▸ Record set:

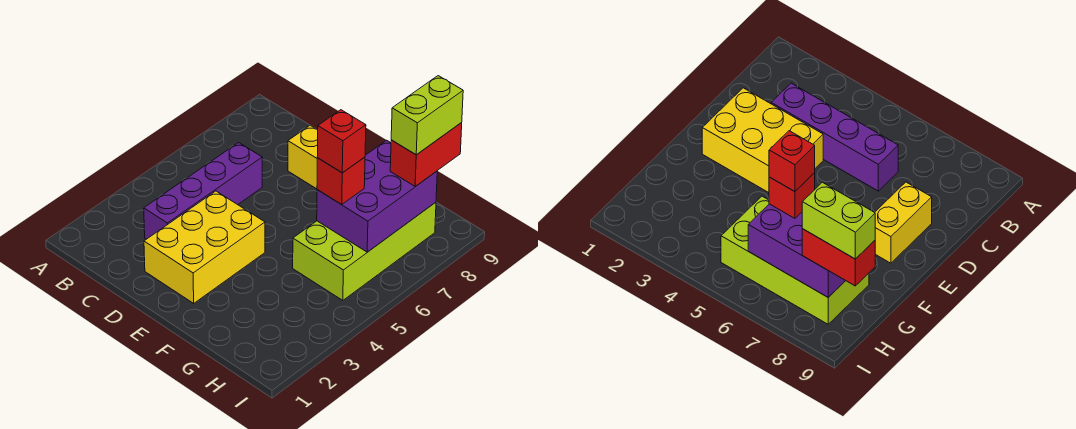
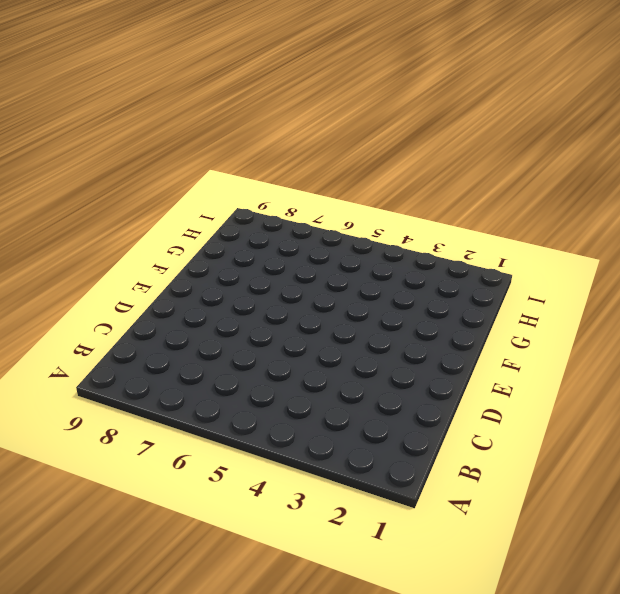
none -> purple brick C3:C6 level 1
none -> yellow brick D2:E4 level 1

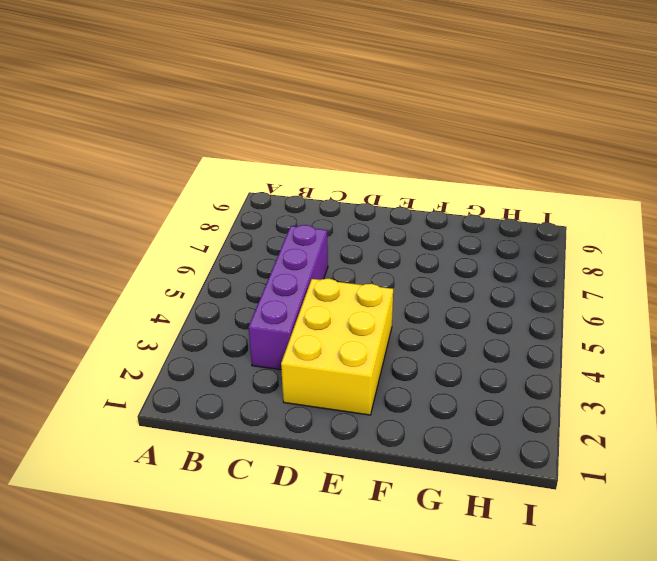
none -> yellow brick D8:E8 level 1
none -> lime brick G5:H8 level 1

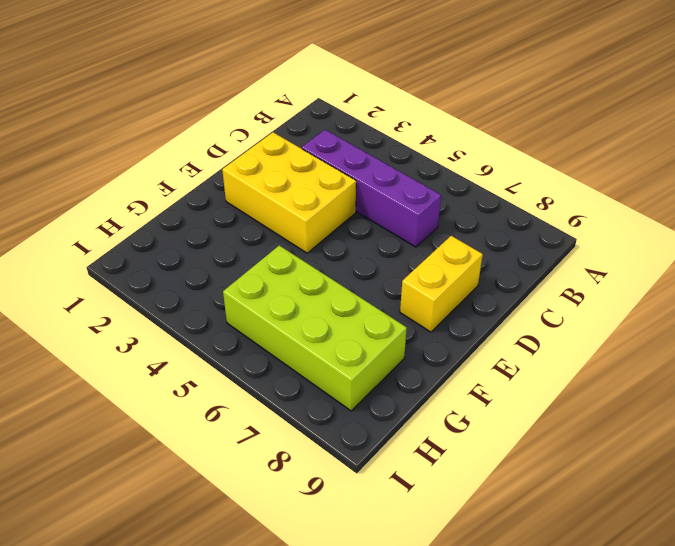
none -> purple brick G6:H8 level 2
none -> red brick G6 level 3

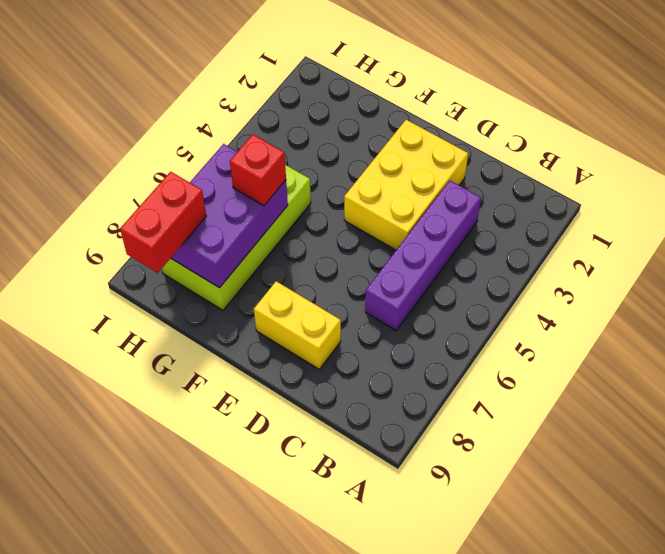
none -> red brick G6 level 4
none -> lime brick H8:H9 level 4

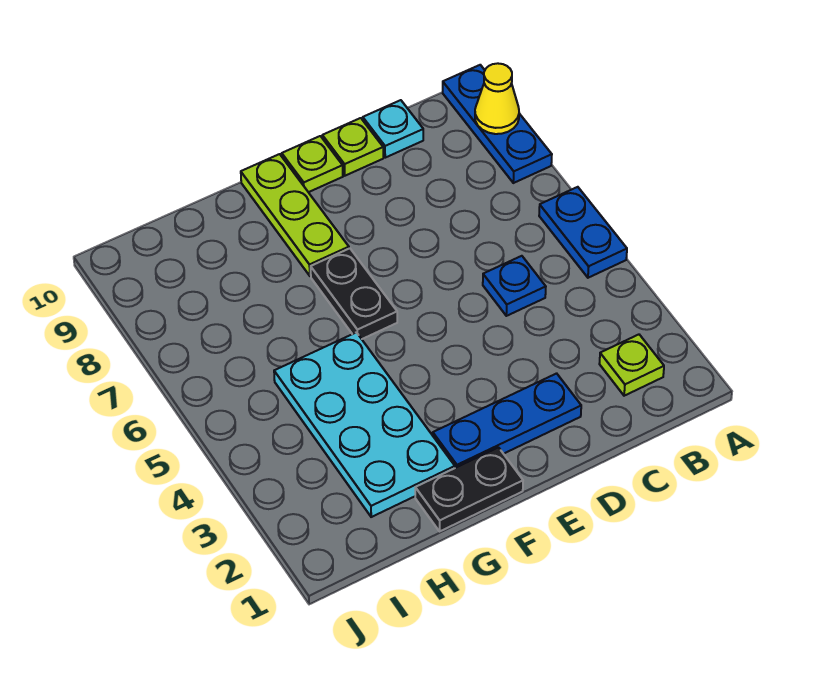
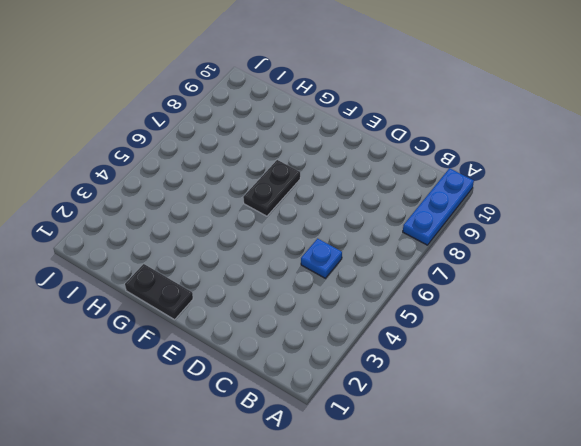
none -> blue plate A5:A6 level 1
none -> lime plate B2 level 1
none -> cyan plate C10 level 1

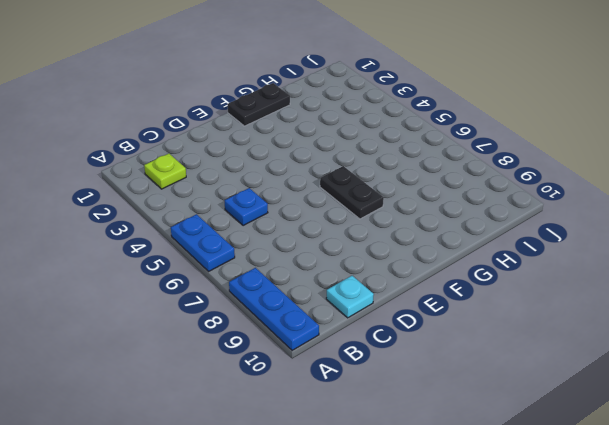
none -> blue plate D2:F2 level 1
none -> lime plate D10 level 1
none -> lime plate E10 level 1

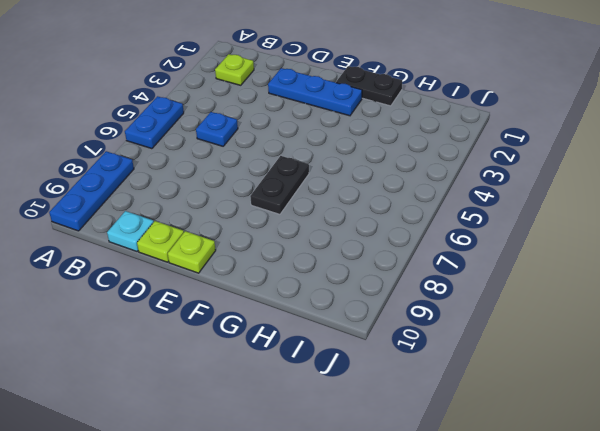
none -> lime plate F8:F10 level 1
none -> cyan plate G2:H5 level 1
none -> yellow cone A9 level 2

▸ Exercise brief: Please transcribe the entries precisely and omit any images they hold.

▸ Solution to the exercise:
none -> purple brick C3:C6 level 1
none -> yellow brick D2:E4 level 1

none -> yellow brick D8:E8 level 1
none -> lime brick G5:H8 level 1

none -> purple brick G6:H8 level 2
none -> red brick G6 level 3

none -> red brick G6 level 4
none -> lime brick H8:H9 level 4

none -> blue plate A5:A6 level 1
none -> lime plate B2 level 1
none -> cyan plate C10 level 1

none -> blue plate D2:F2 level 1
none -> lime plate D10 level 1
none -> lime plate E10 level 1

none -> lime plate F8:F10 level 1
none -> cyan plate G2:H5 level 1
none -> yellow cone A9 level 2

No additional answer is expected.